What is expected:
The answer is the full set of records, given again exactly and without images.

**** Recorded data ****

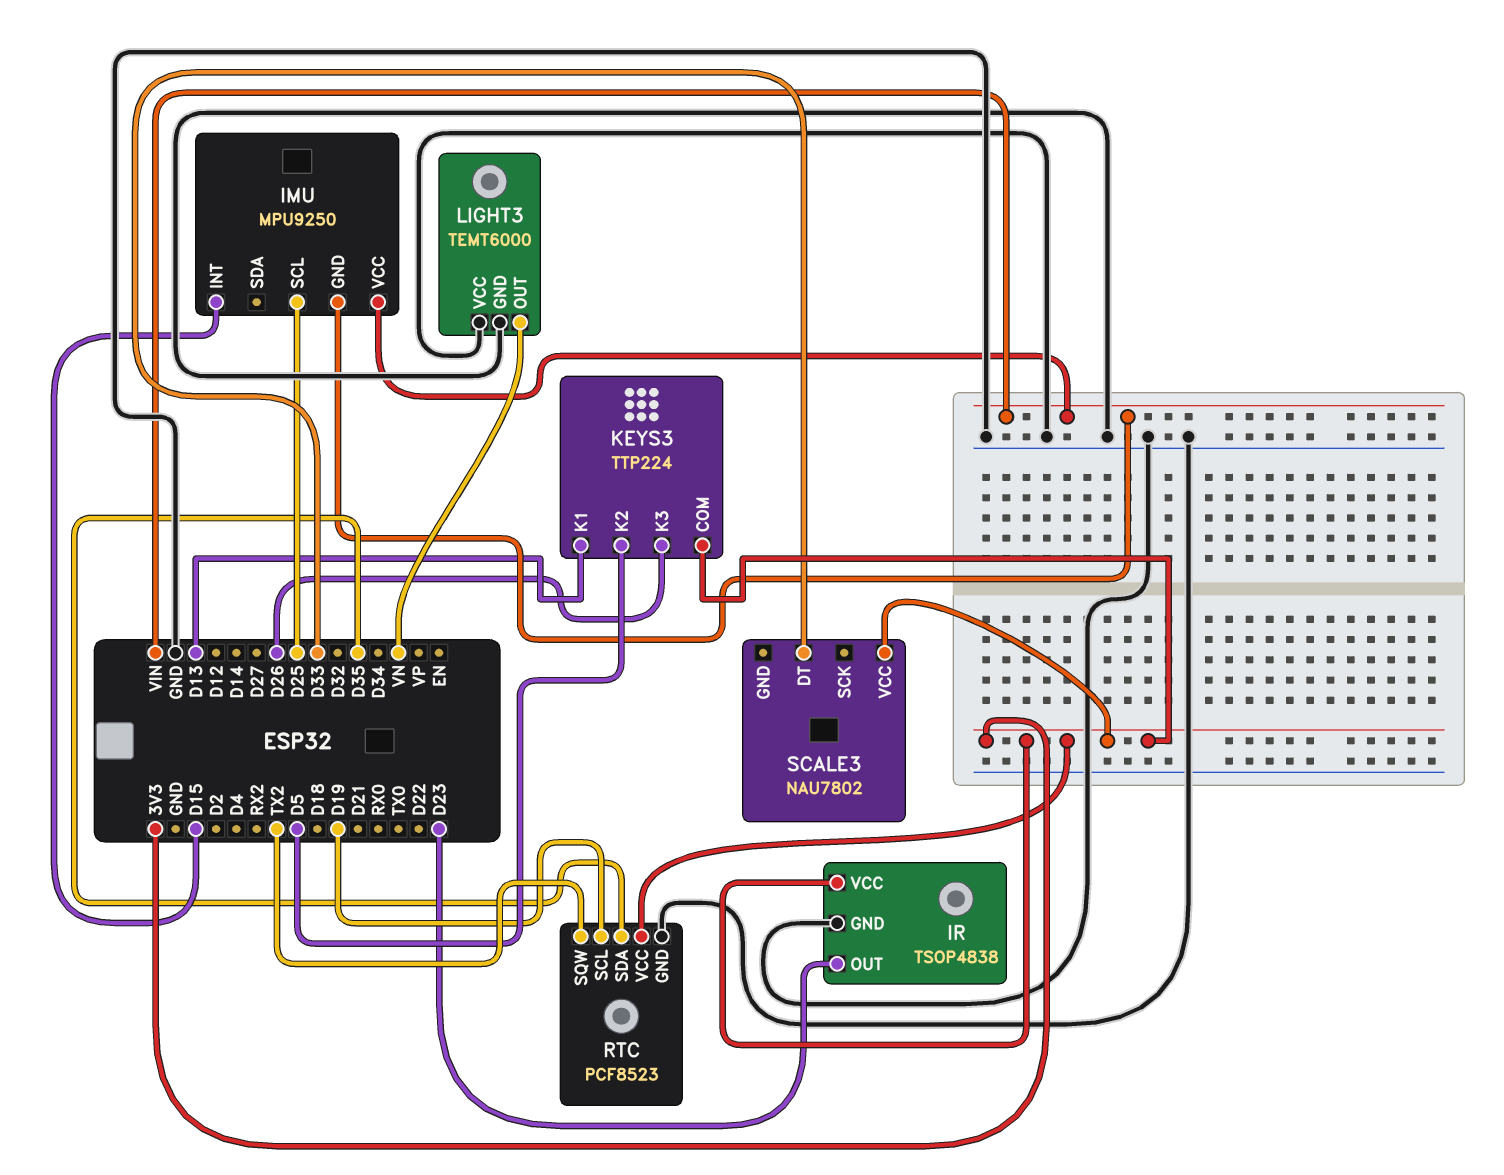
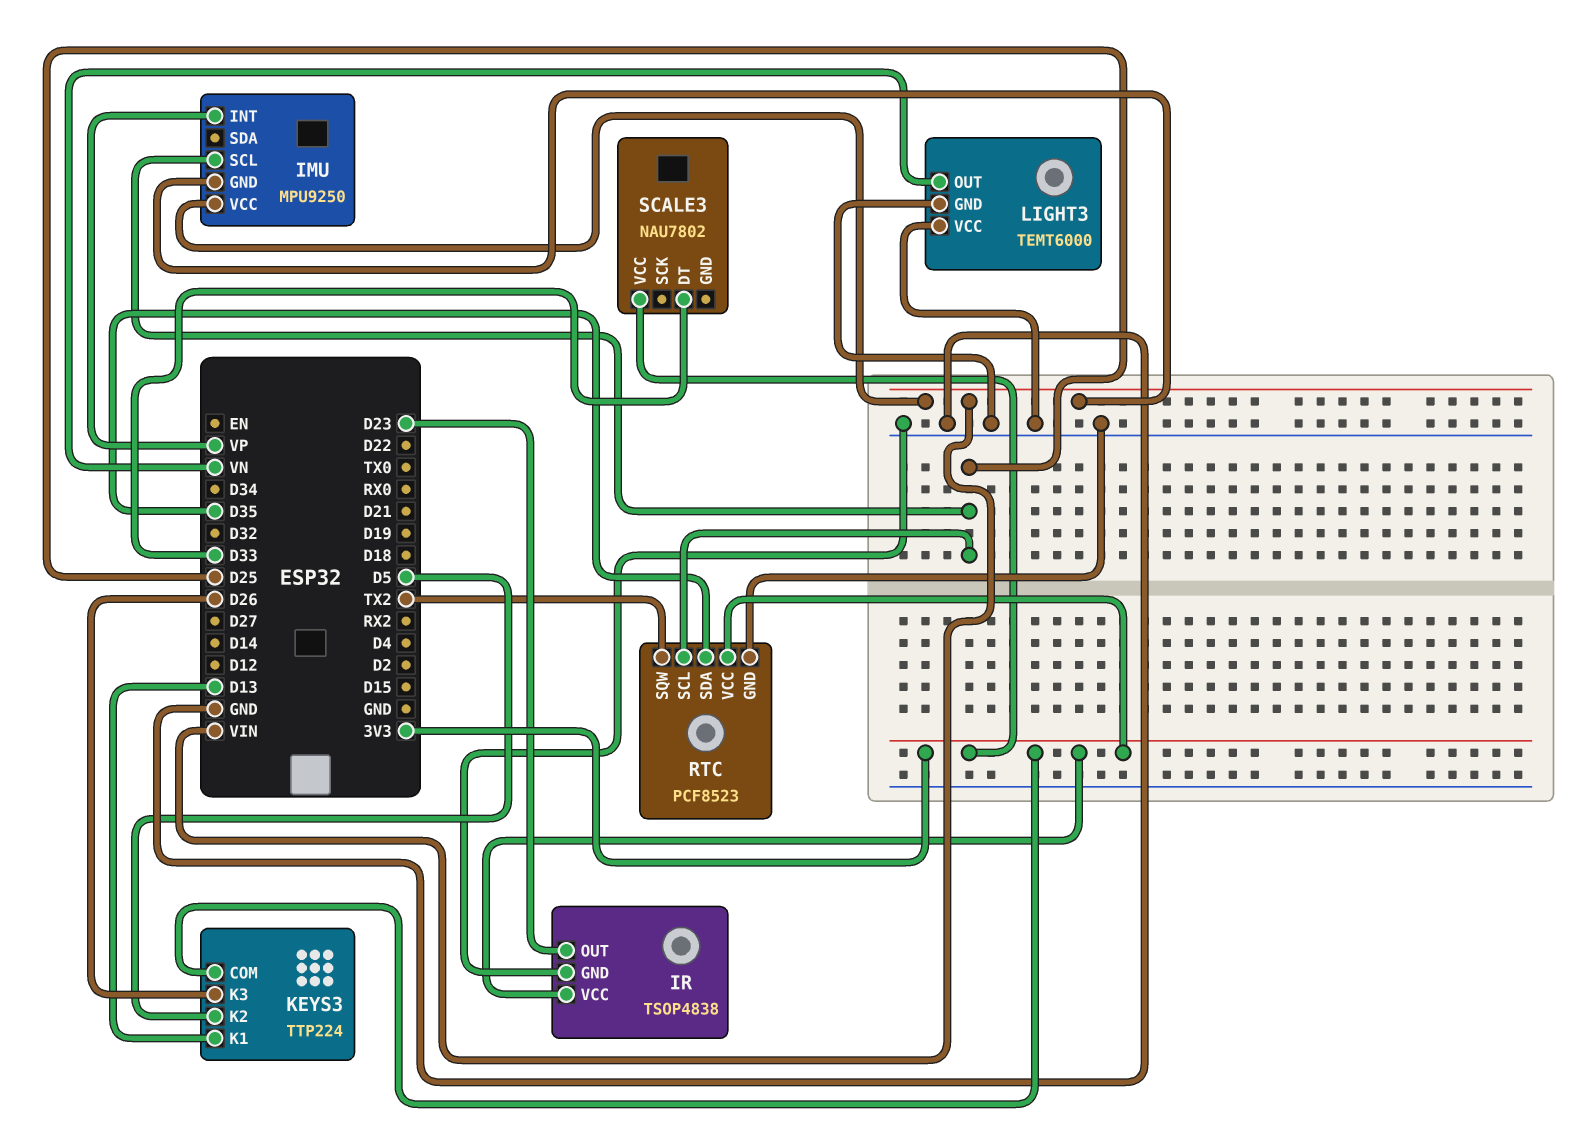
IMU pin INT: D15 -> VP
RTC pin SCL: D19 -> D25

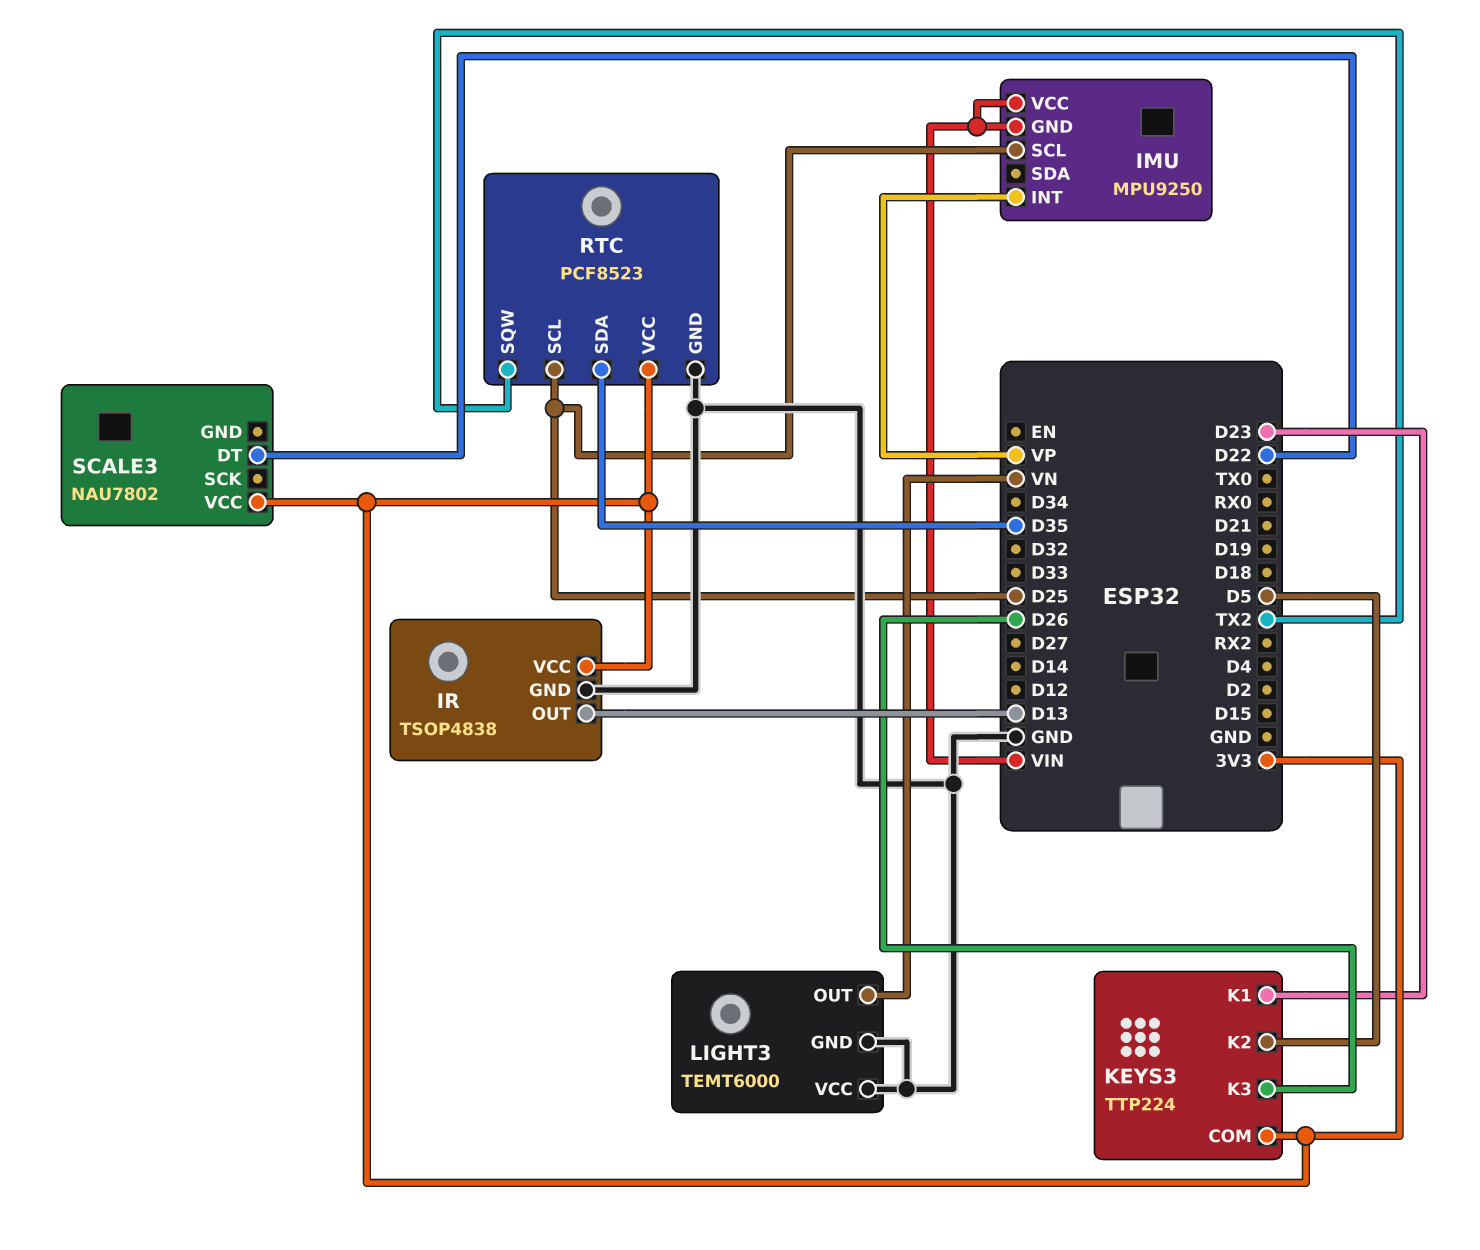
IR pin OUT: D23 -> D13
KEYS3 pin K1: D13 -> D23
SCALE3 pin DT: D33 -> D22

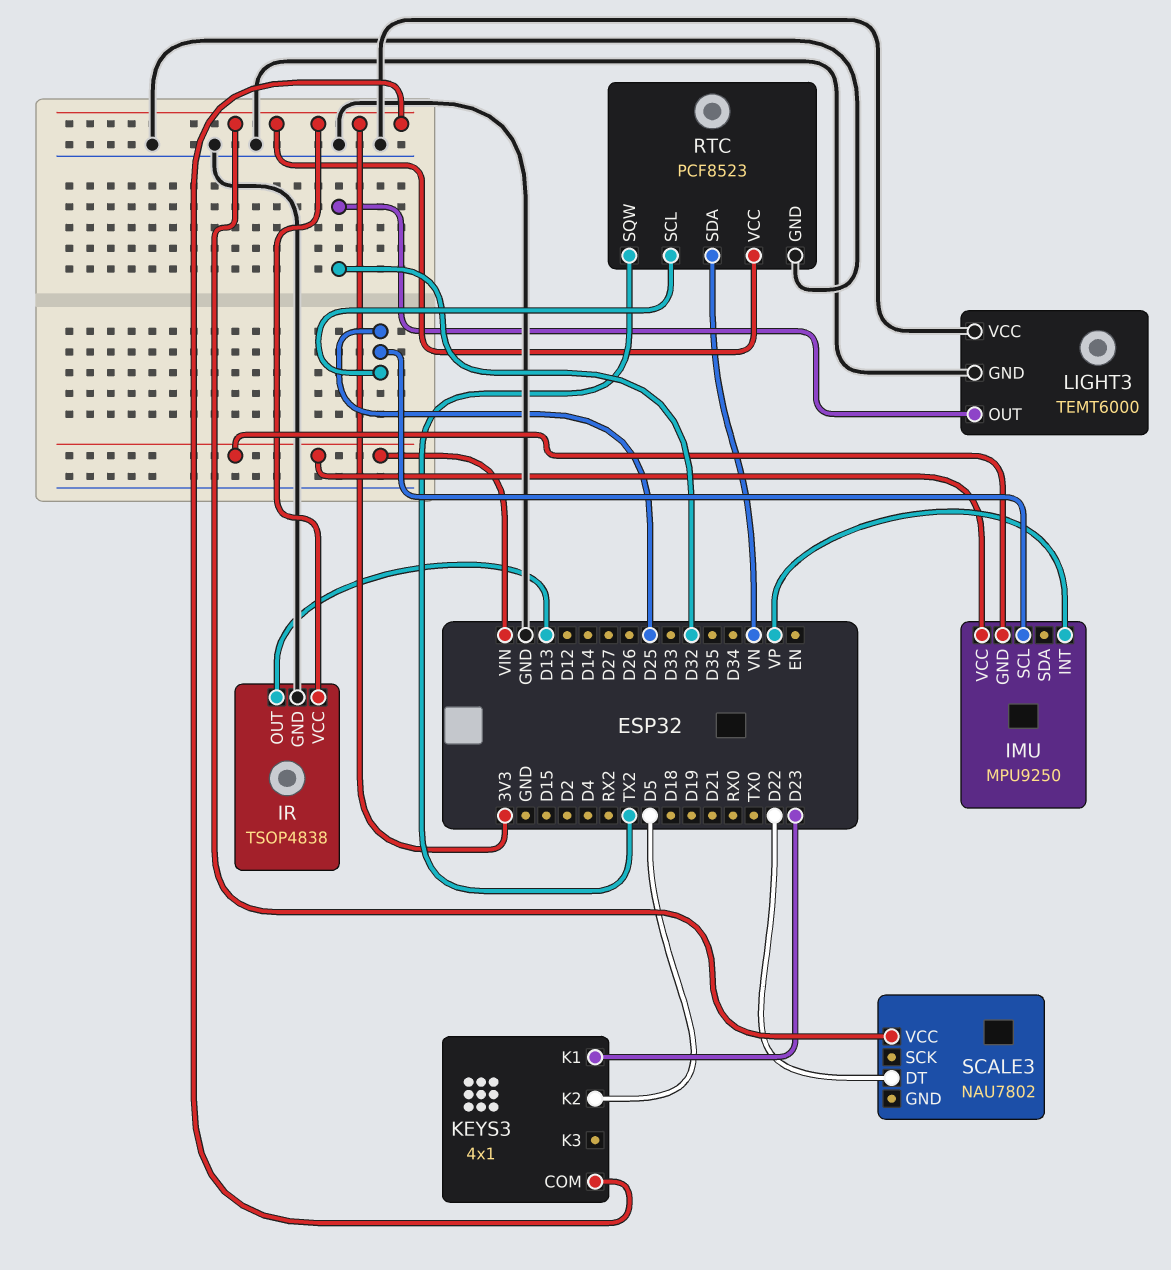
KEYS3: TTP224 -> 4x1
KEYS3 pin K3: D26 -> none
LIGHT3 pin OUT: VN -> D32
RTC pin SDA: D35 -> VN

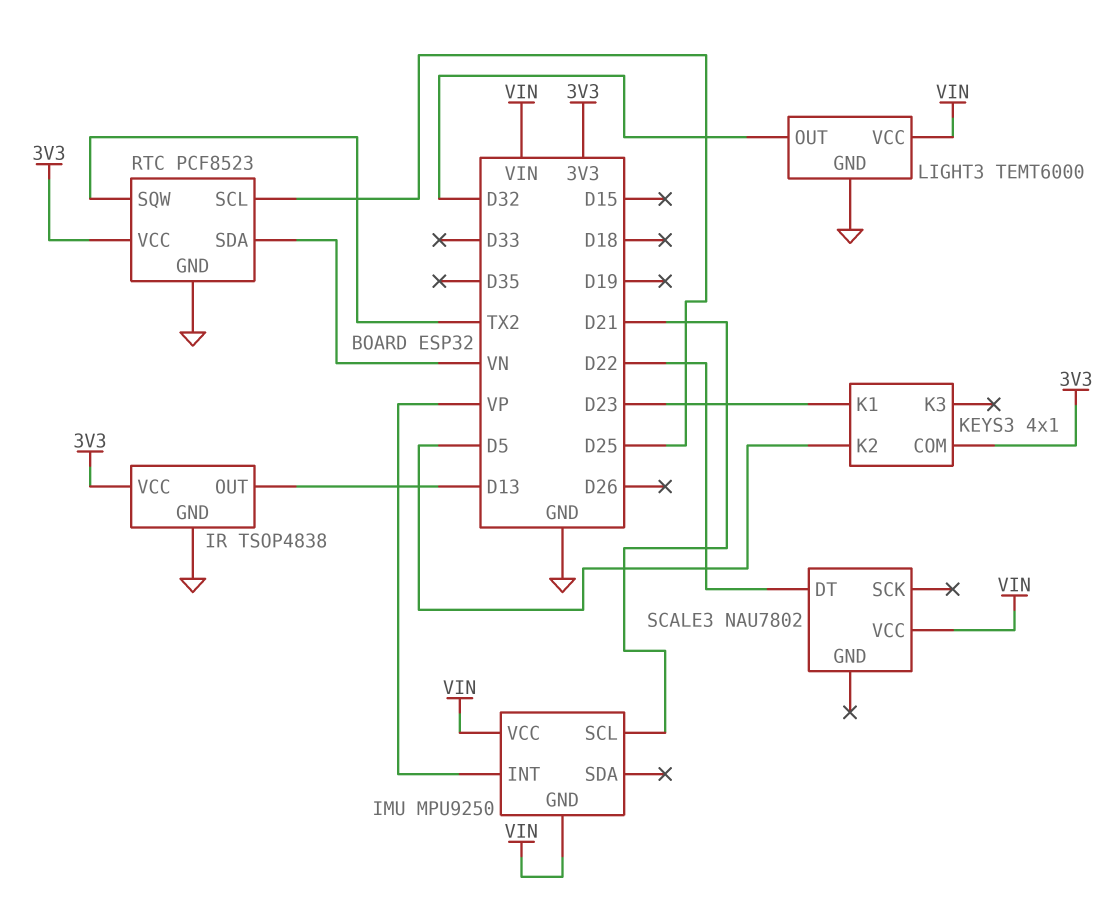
IMU pin SCL: D25 -> D21
LIGHT3 pin VCC: GND -> VIN
SCALE3 pin VCC: 3V3 -> VIN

****

Result of the exercise:
IMU pin INT: D15 -> VP
RTC pin SCL: D19 -> D25

IR pin OUT: D23 -> D13
KEYS3 pin K1: D13 -> D23
SCALE3 pin DT: D33 -> D22

KEYS3: TTP224 -> 4x1
KEYS3 pin K3: D26 -> none
LIGHT3 pin OUT: VN -> D32
RTC pin SDA: D35 -> VN

IMU pin SCL: D25 -> D21
LIGHT3 pin VCC: GND -> VIN
SCALE3 pin VCC: 3V3 -> VIN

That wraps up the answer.